Task item: How many lines in the records below contain "pink"? Reply with the number only.

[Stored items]
-.-.-

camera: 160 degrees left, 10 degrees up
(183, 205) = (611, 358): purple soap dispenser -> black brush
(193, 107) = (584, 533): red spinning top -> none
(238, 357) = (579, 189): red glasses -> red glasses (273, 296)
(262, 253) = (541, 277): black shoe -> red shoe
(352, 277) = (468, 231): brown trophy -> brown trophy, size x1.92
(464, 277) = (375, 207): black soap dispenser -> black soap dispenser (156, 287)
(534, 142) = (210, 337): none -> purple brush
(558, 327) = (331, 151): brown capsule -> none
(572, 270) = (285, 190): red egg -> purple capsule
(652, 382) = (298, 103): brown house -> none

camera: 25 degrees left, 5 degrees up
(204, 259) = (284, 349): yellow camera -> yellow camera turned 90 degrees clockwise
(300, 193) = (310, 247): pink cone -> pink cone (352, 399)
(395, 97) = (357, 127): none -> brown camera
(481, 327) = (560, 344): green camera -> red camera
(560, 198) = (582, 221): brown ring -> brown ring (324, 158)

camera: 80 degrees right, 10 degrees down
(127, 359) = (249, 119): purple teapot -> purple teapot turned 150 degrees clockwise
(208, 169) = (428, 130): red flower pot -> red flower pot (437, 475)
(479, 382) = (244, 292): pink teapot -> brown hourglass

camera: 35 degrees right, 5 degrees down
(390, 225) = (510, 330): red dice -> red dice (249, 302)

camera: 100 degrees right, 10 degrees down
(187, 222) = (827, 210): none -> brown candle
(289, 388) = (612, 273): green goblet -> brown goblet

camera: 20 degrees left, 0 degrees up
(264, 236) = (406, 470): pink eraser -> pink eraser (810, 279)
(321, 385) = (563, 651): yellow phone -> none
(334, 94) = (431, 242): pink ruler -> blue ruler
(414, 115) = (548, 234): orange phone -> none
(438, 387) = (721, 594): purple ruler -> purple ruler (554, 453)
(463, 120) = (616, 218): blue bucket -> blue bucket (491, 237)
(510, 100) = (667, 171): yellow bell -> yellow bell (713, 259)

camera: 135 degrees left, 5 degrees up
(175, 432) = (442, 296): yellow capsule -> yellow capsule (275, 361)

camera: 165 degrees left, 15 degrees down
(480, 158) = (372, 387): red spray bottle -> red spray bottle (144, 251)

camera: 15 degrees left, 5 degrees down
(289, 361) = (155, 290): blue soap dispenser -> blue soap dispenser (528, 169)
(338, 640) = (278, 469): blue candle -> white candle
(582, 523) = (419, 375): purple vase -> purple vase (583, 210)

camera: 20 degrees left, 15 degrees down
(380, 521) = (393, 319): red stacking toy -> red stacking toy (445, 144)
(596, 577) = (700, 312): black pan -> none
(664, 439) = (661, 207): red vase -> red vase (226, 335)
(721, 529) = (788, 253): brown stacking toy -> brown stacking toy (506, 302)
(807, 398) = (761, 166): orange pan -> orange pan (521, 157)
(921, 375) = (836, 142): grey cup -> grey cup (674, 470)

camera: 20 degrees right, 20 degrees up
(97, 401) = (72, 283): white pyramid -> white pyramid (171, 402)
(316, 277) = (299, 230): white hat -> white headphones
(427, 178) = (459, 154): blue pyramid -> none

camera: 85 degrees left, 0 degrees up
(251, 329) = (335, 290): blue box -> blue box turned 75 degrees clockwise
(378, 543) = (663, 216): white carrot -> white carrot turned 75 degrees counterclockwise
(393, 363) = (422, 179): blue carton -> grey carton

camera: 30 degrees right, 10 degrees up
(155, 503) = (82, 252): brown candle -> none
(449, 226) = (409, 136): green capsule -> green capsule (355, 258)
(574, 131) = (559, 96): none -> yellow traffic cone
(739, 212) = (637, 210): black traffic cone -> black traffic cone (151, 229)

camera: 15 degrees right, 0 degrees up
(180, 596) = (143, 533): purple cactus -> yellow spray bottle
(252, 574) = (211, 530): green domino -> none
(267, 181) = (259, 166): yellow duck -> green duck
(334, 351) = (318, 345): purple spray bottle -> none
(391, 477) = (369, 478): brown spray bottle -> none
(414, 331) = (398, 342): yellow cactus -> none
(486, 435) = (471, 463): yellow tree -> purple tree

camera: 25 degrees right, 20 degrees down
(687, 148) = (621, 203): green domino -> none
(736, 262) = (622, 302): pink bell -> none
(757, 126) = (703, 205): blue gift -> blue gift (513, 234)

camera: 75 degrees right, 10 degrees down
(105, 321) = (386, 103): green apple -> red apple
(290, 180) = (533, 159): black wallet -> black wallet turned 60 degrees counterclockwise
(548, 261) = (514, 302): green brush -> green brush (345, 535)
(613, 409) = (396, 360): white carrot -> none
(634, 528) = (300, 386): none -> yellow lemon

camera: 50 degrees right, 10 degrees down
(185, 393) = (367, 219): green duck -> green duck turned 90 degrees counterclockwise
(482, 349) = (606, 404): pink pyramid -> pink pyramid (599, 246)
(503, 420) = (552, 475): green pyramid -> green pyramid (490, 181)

-.-.-

Finished exercise: 6